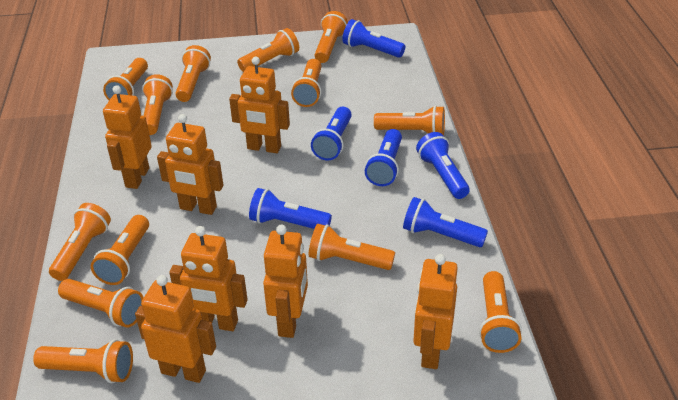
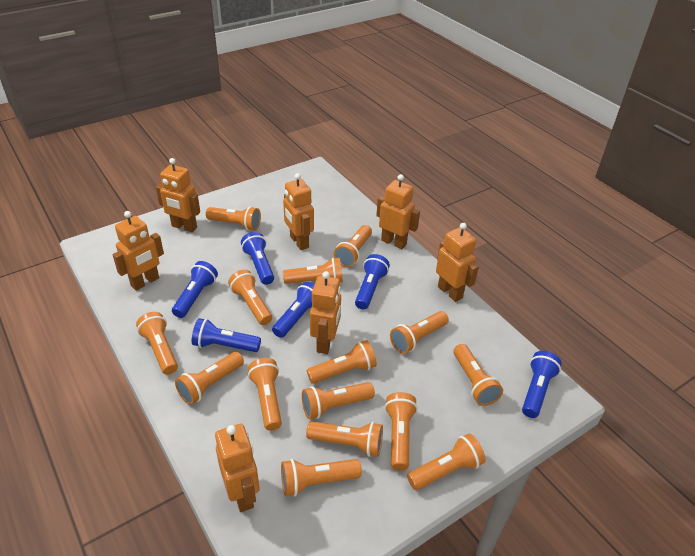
orange flashlight: 13 -> 15

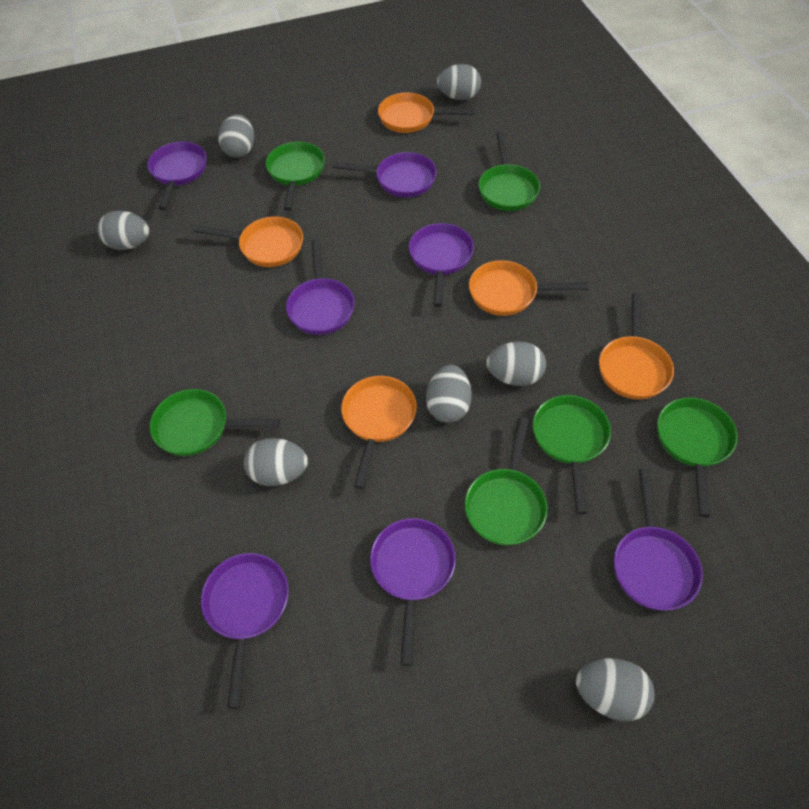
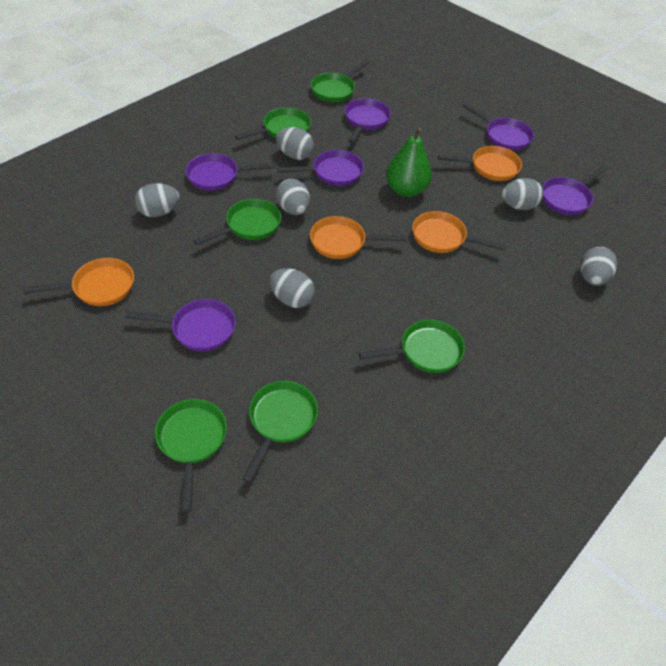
green pear: 0 -> 1
grey egg: 7 -> 6
orange pan: 5 -> 4
purple pan: 7 -> 6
++++++++
| What to do |
Only the span from the line with "green pear: 0 -> 1" through the final line of the records goes in the output, each line unchanged.

| Worked solution |
green pear: 0 -> 1
grey egg: 7 -> 6
orange pan: 5 -> 4
purple pan: 7 -> 6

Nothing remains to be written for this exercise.